Recorded information —

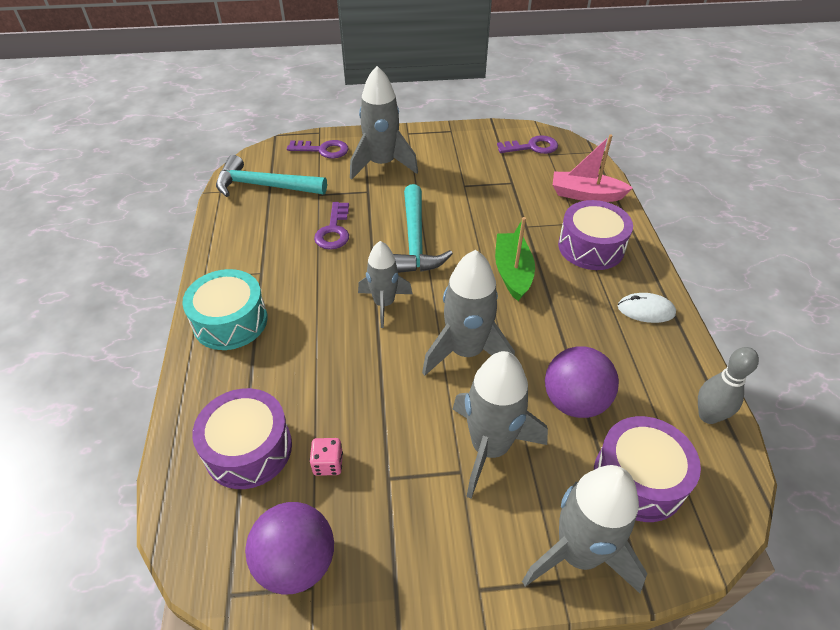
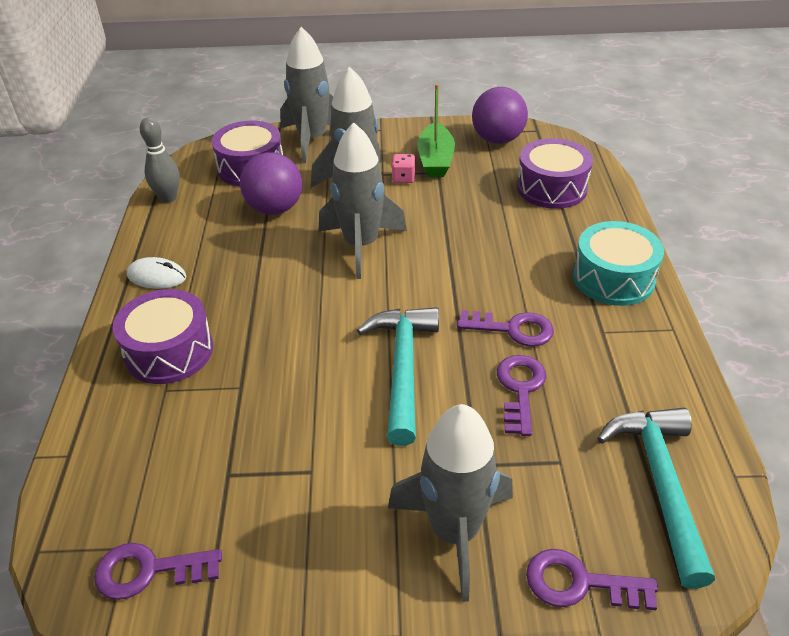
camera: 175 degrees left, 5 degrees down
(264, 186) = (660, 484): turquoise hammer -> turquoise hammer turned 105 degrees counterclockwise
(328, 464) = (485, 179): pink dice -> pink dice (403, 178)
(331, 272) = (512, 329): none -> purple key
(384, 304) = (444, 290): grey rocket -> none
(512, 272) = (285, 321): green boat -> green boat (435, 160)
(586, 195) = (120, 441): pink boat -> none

* * *

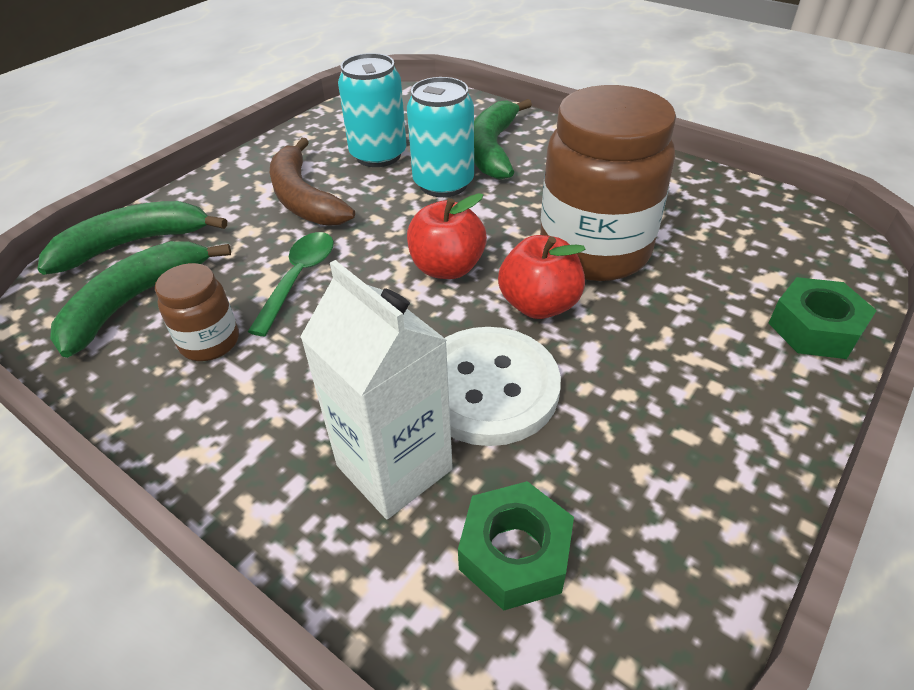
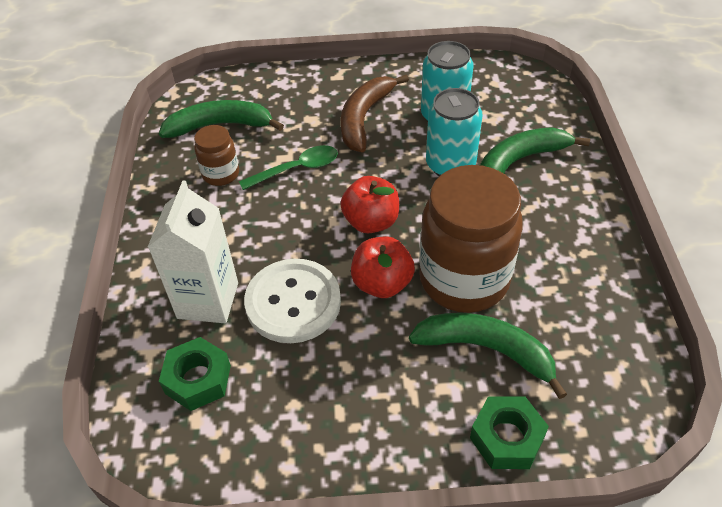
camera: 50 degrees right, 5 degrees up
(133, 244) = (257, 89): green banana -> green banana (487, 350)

Description of the task —
Look above for the line containing "(331, 272) = (512, 329): none -> purple key". Output from there through the line containing "(586, 195) = (120, 441): pink boat -> none", exactly and inclusively.

Output for this exercise —
(331, 272) = (512, 329): none -> purple key
(384, 304) = (444, 290): grey rocket -> none
(512, 272) = (285, 321): green boat -> green boat (435, 160)
(586, 195) = (120, 441): pink boat -> none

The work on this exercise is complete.